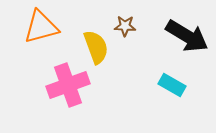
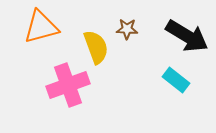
brown star: moved 2 px right, 3 px down
cyan rectangle: moved 4 px right, 5 px up; rotated 8 degrees clockwise
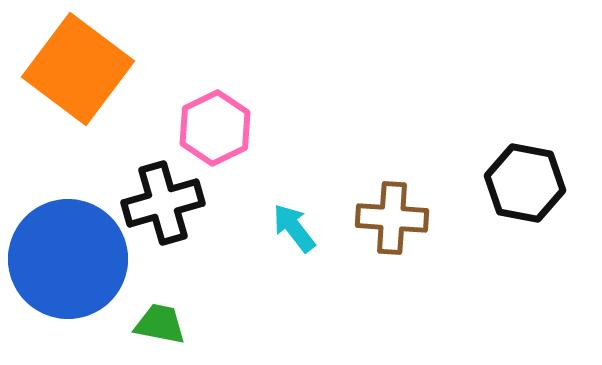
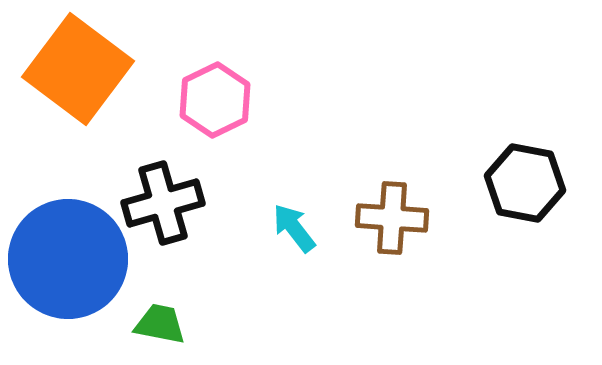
pink hexagon: moved 28 px up
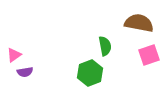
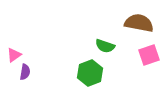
green semicircle: rotated 120 degrees clockwise
purple semicircle: rotated 70 degrees counterclockwise
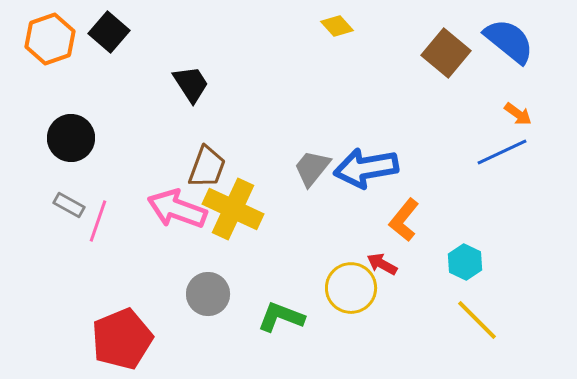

#####

Requirement »
From the first line to the last, output the data exactly; skip any pictures.

Written solution »
brown star: moved 2 px right, 3 px down
cyan rectangle: moved 4 px right, 5 px up; rotated 8 degrees clockwise
pink hexagon: moved 28 px up
green semicircle: rotated 120 degrees clockwise
purple semicircle: rotated 70 degrees counterclockwise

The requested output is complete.